- _Listed entries_
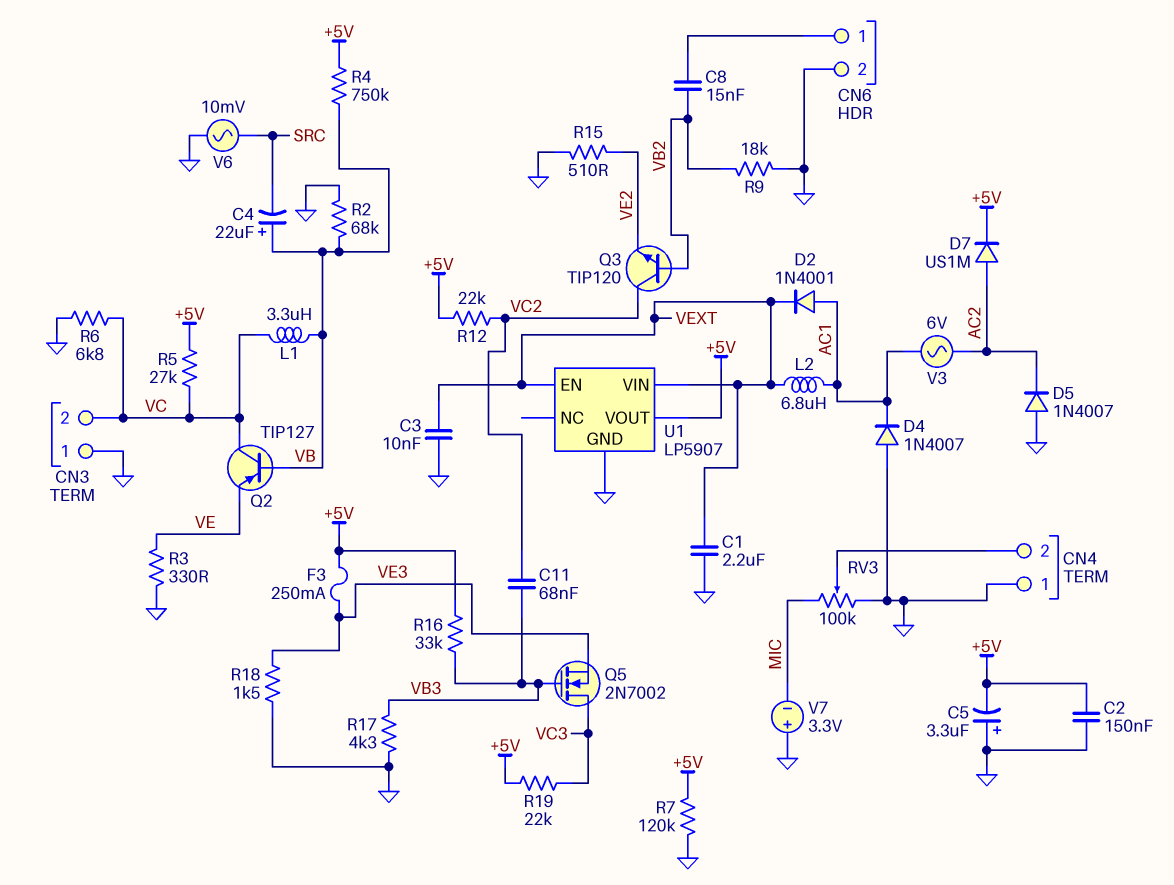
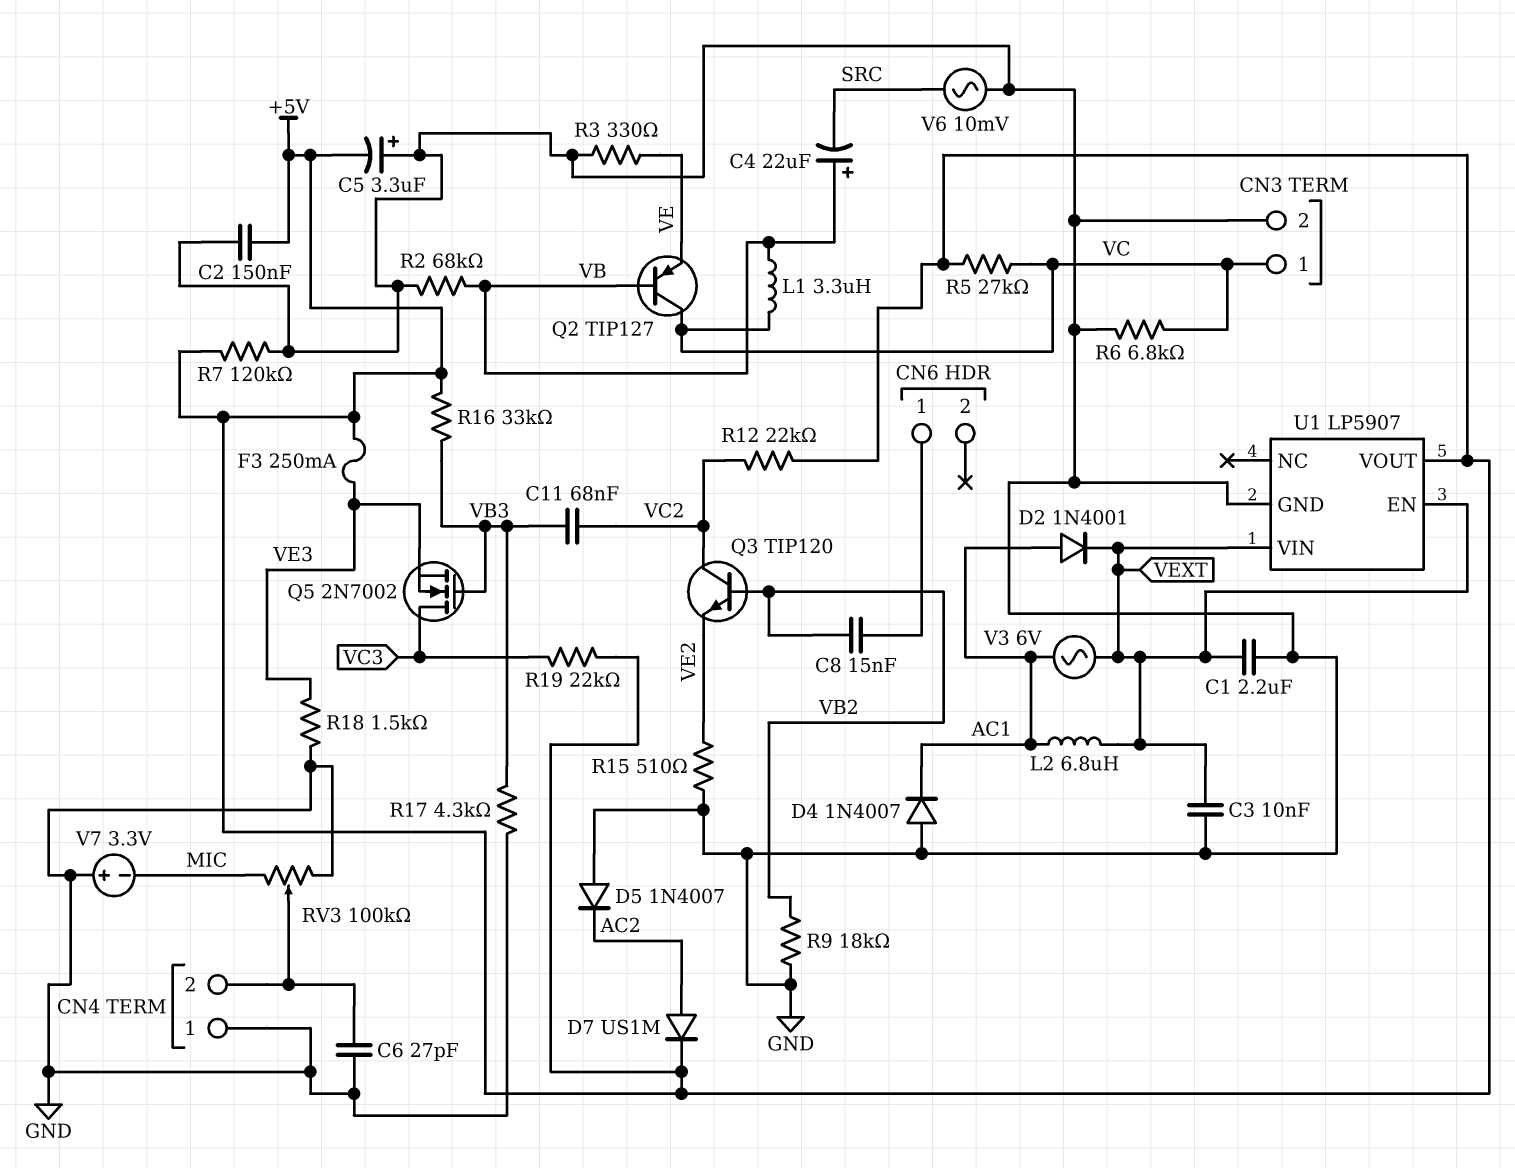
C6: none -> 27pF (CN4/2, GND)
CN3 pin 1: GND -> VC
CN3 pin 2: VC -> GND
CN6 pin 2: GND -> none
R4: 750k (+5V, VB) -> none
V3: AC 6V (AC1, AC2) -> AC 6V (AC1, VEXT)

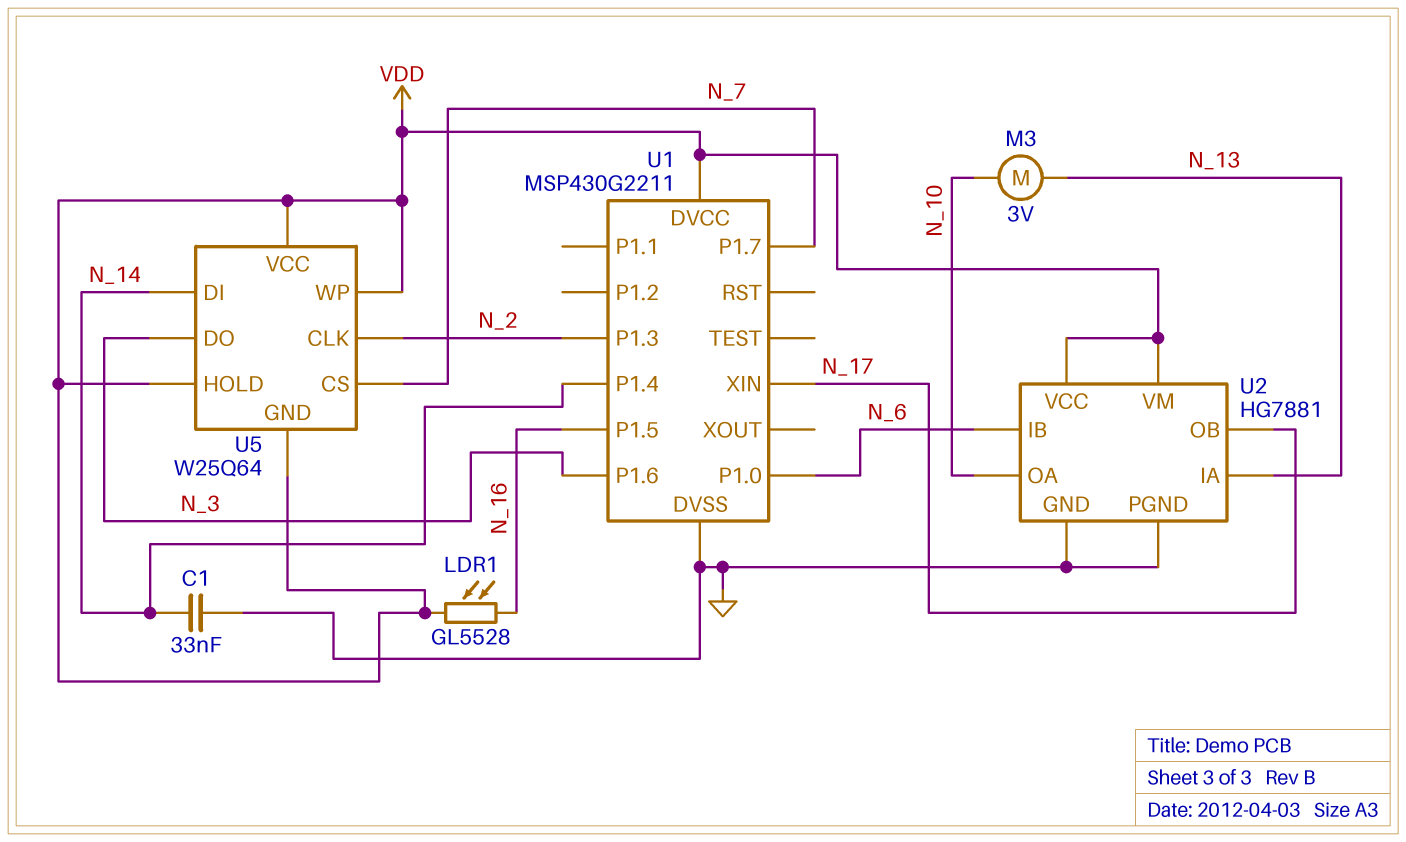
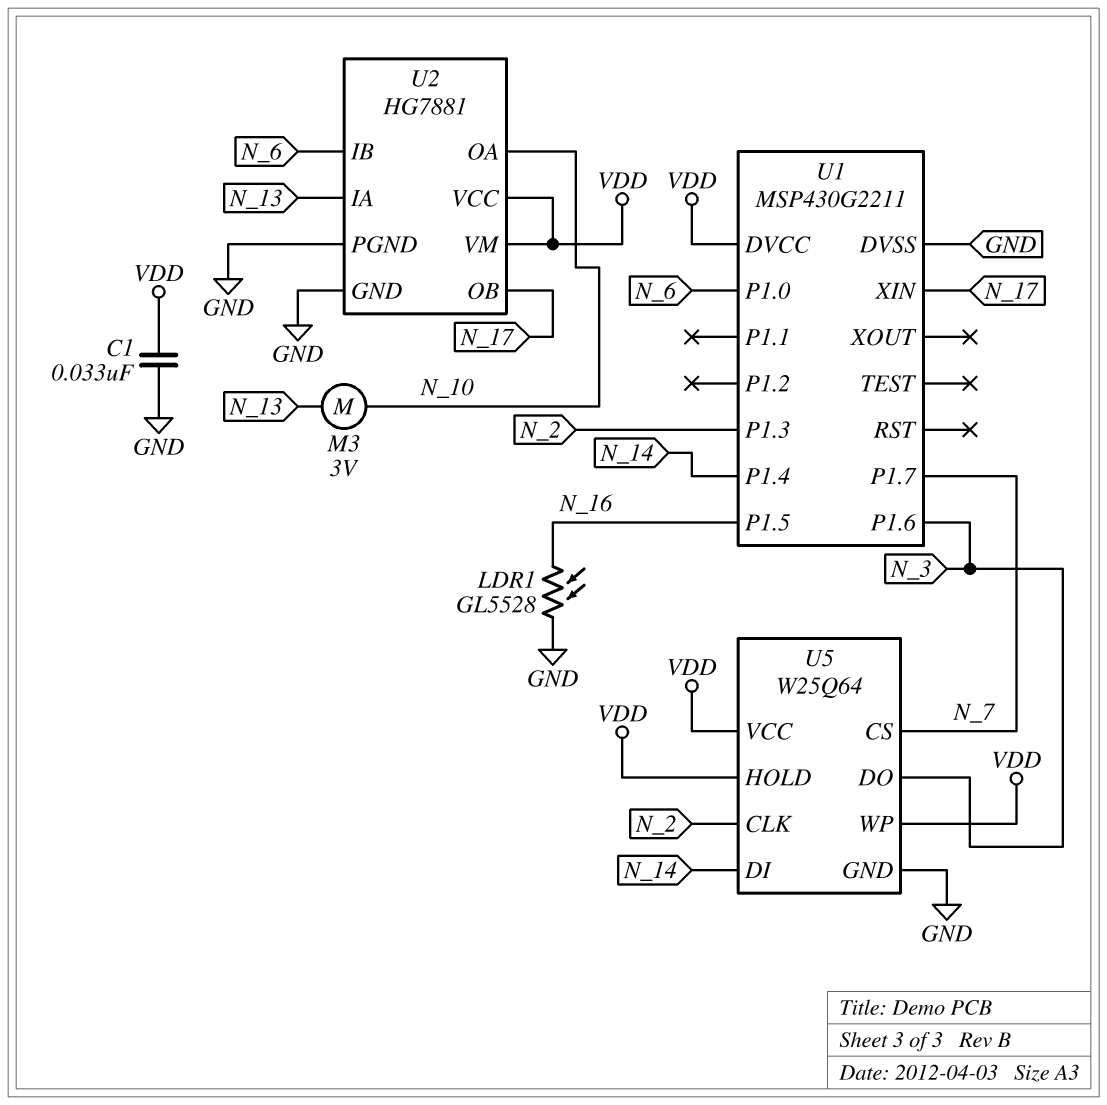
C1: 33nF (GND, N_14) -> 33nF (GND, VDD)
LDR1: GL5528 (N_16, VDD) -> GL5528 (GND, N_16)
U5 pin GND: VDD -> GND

- _Exercise requirements_
Take every entry and repeat it verbatim, minus the pictures.

- _Solution_
C6: none -> 27pF (CN4/2, GND)
CN3 pin 1: GND -> VC
CN3 pin 2: VC -> GND
CN6 pin 2: GND -> none
R4: 750k (+5V, VB) -> none
V3: AC 6V (AC1, AC2) -> AC 6V (AC1, VEXT)

C1: 33nF (GND, N_14) -> 33nF (GND, VDD)
LDR1: GL5528 (N_16, VDD) -> GL5528 (GND, N_16)
U5 pin GND: VDD -> GND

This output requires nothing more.